What the exercise asks:
State the count of lines below in which the word "SOIL" appears, and add nothing.

[Version comparison data]
——

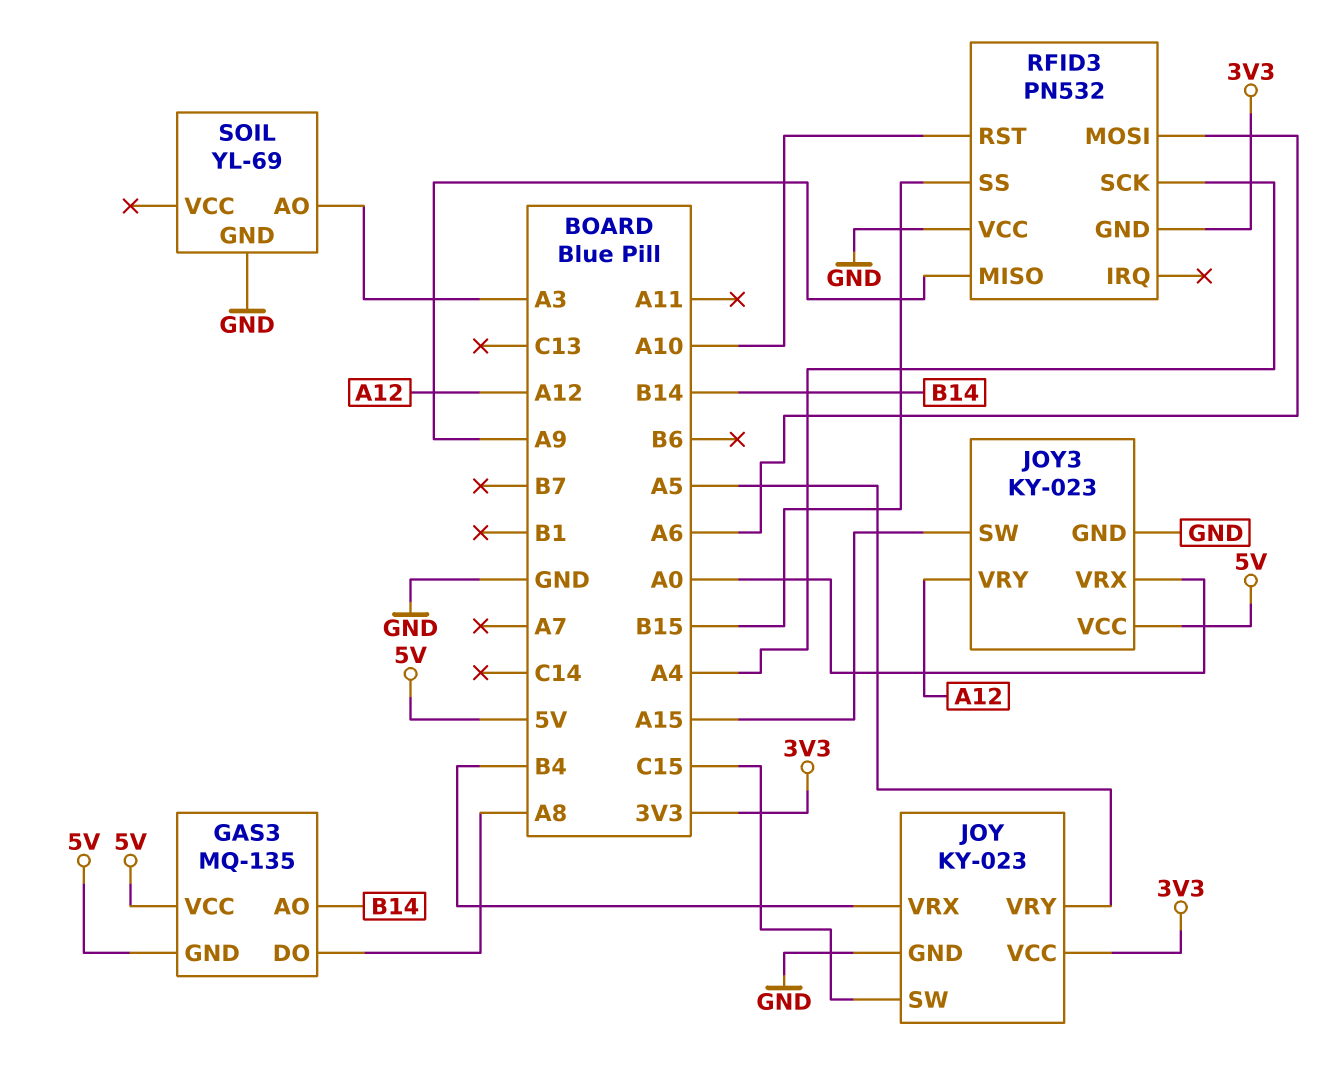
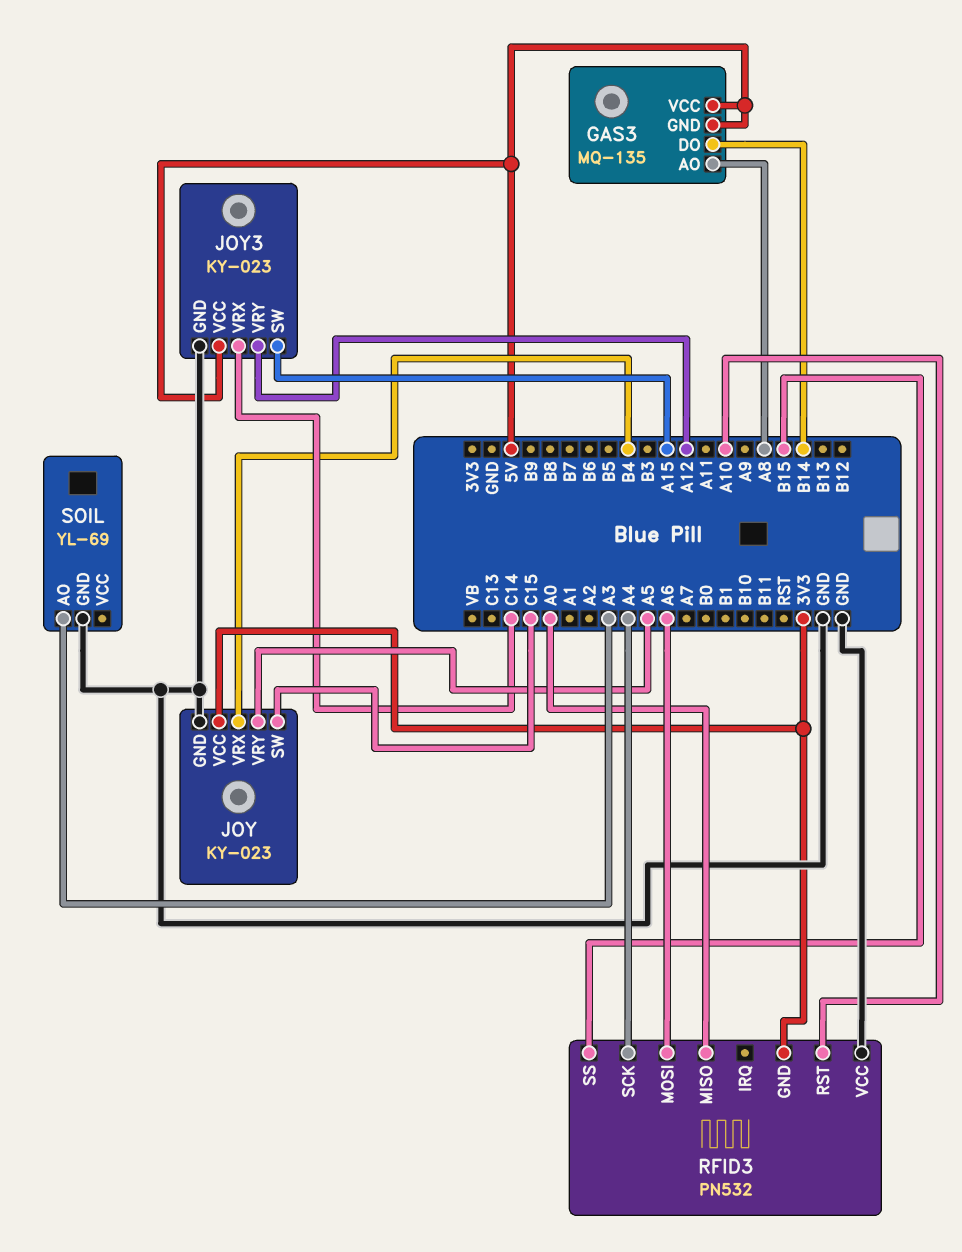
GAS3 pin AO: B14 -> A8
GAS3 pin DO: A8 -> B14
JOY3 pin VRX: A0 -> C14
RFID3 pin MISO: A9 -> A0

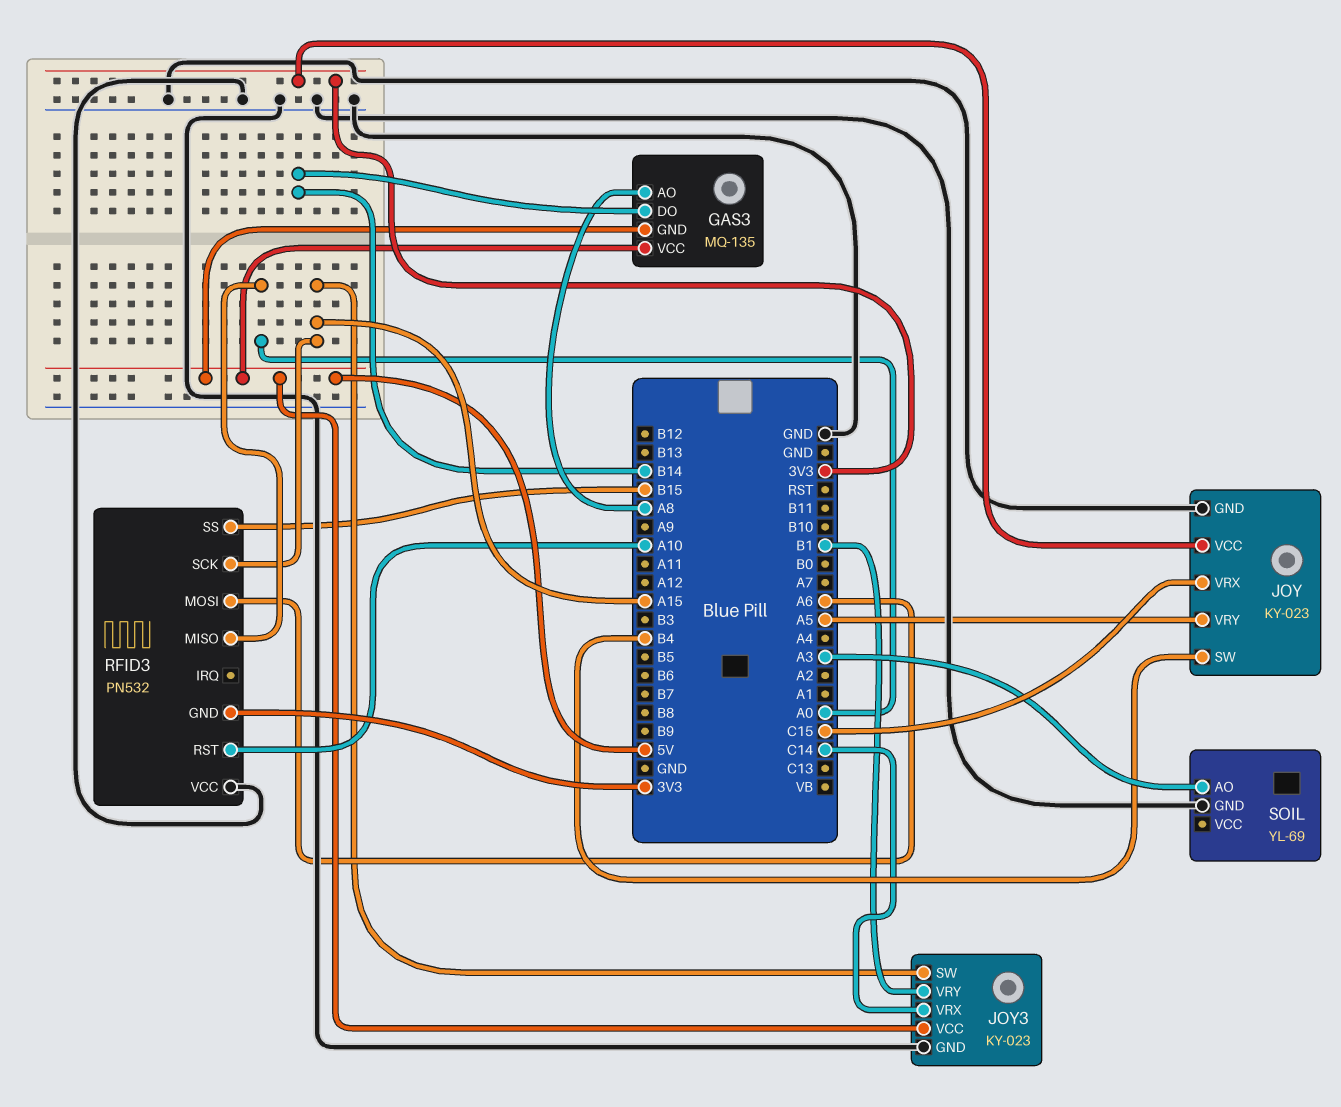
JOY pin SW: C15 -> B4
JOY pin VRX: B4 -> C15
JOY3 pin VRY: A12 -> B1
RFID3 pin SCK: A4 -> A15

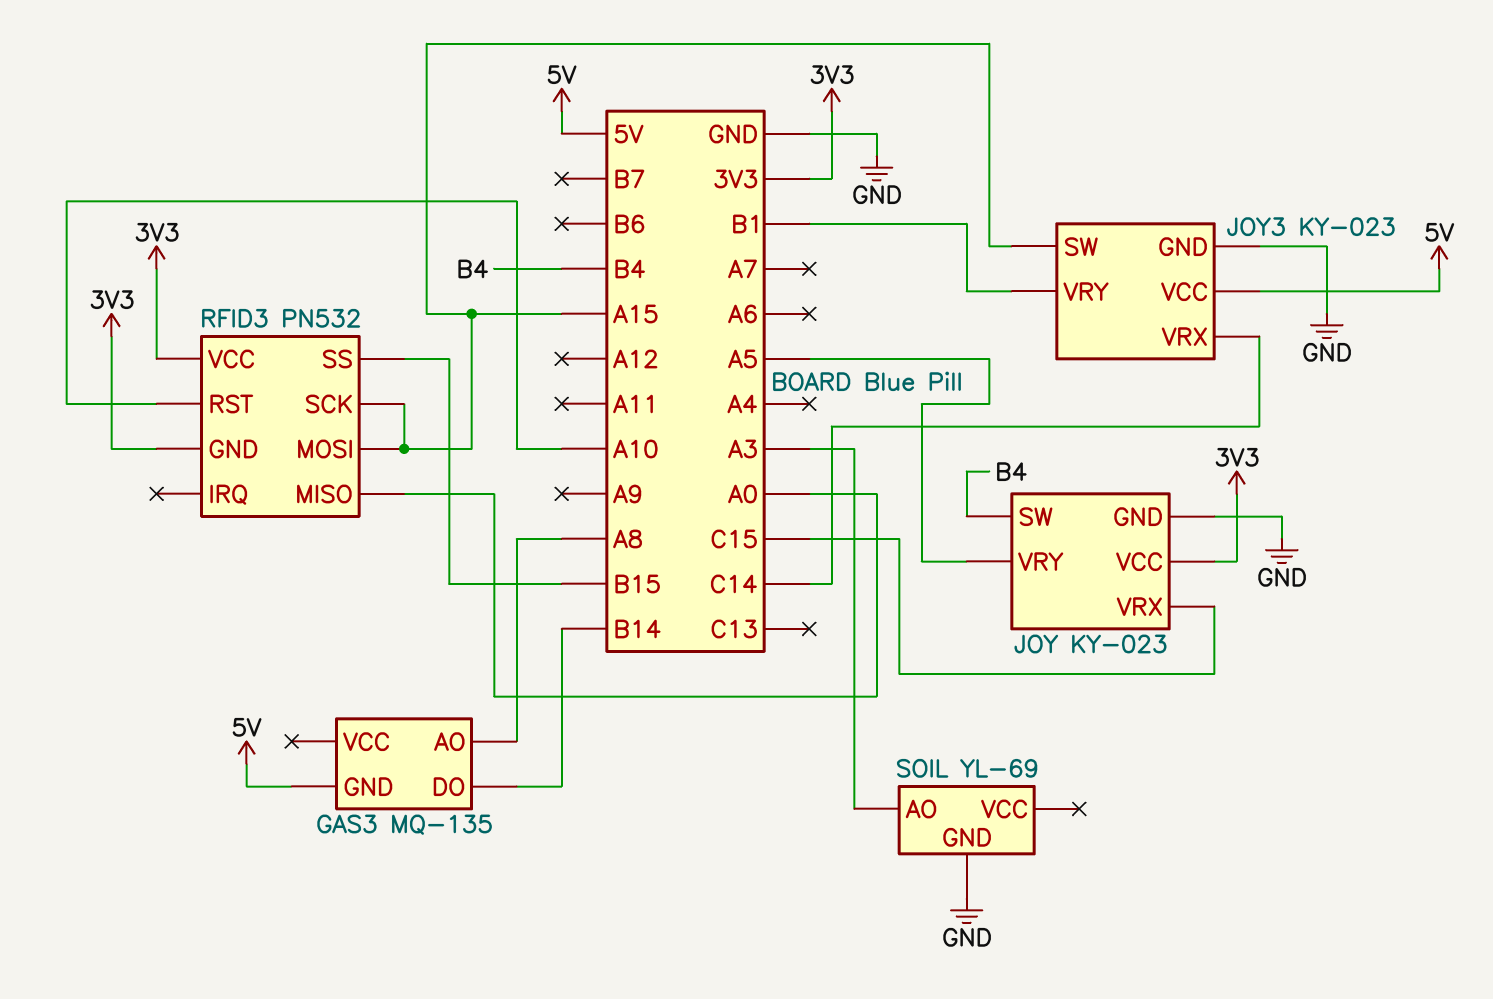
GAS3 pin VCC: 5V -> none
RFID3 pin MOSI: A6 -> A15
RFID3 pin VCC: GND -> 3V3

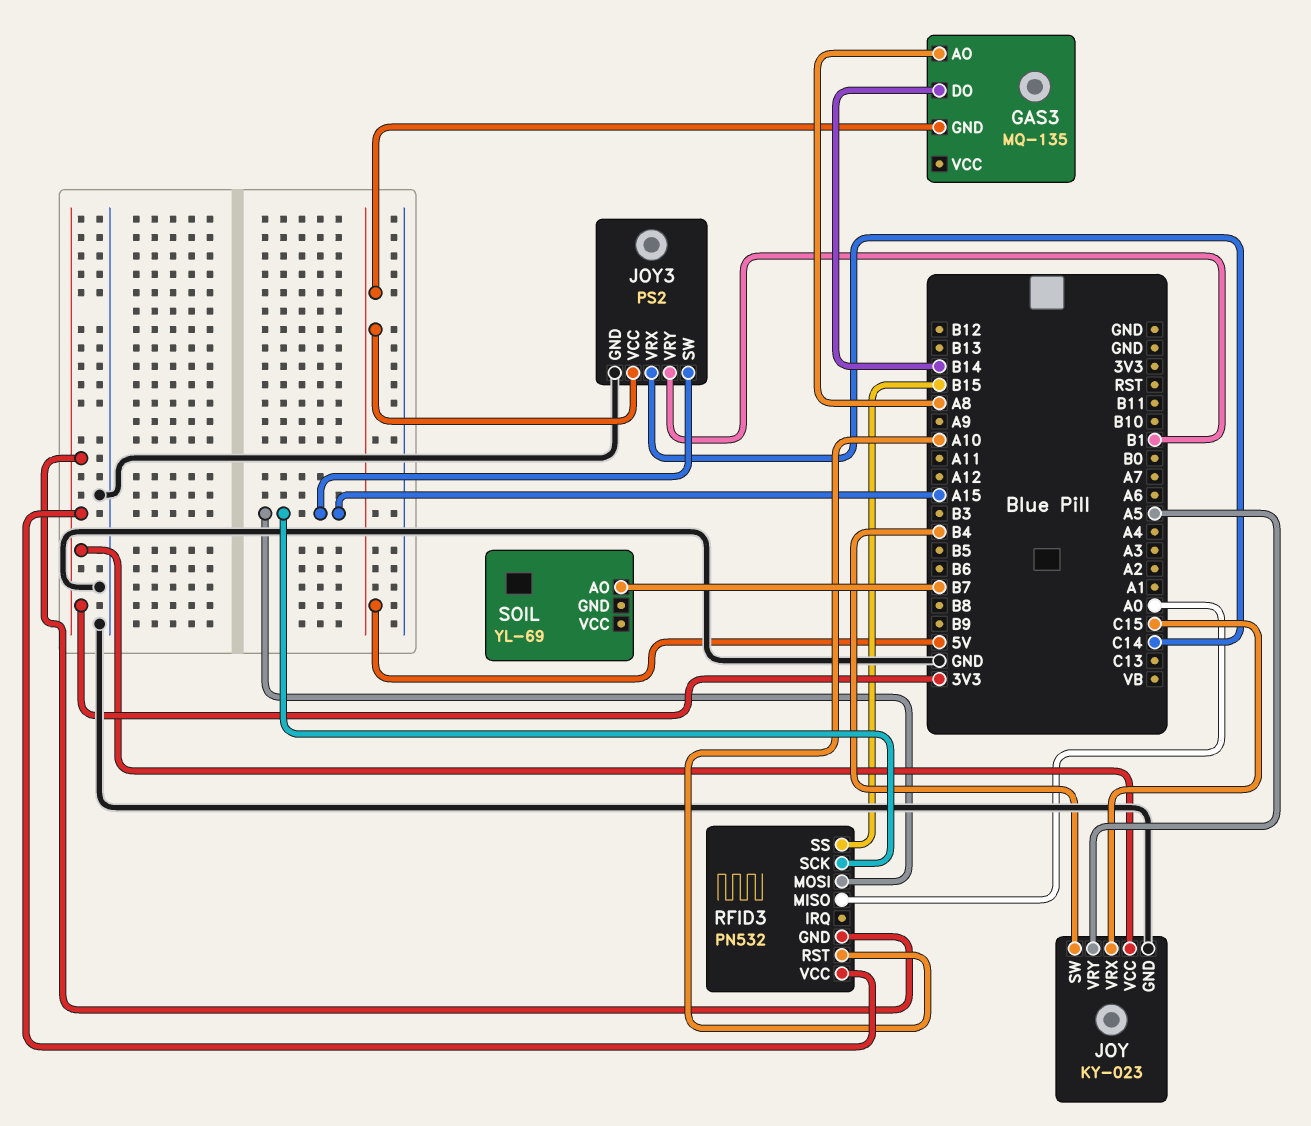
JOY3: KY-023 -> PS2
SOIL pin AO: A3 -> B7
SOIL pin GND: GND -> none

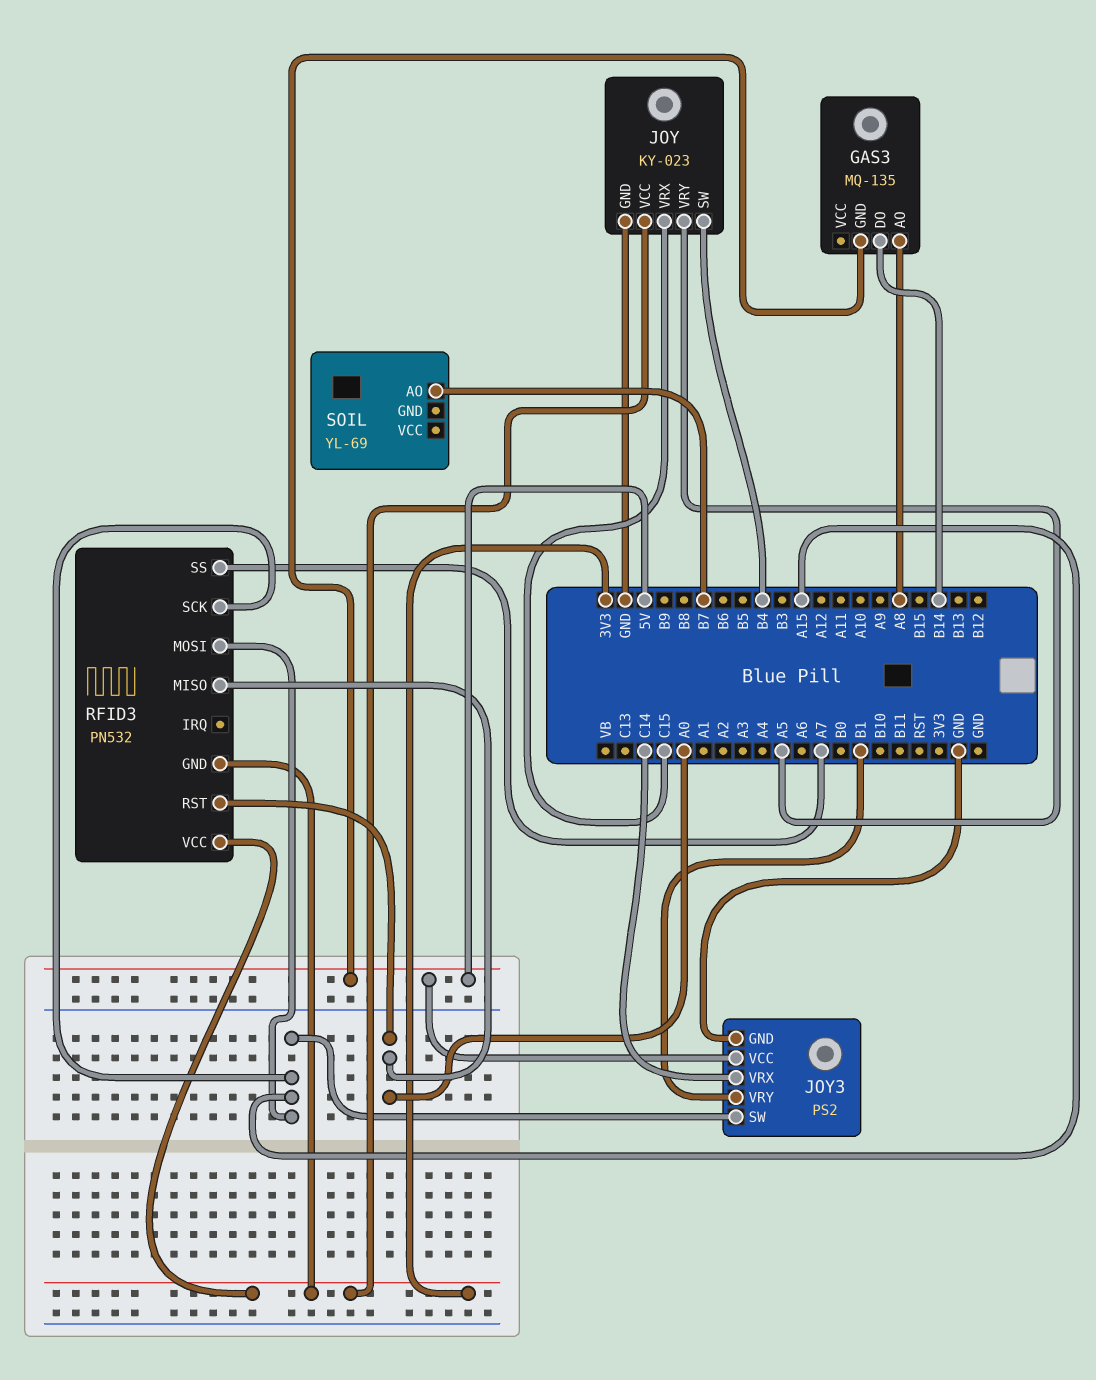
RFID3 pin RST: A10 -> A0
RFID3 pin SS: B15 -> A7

——

Written response:
2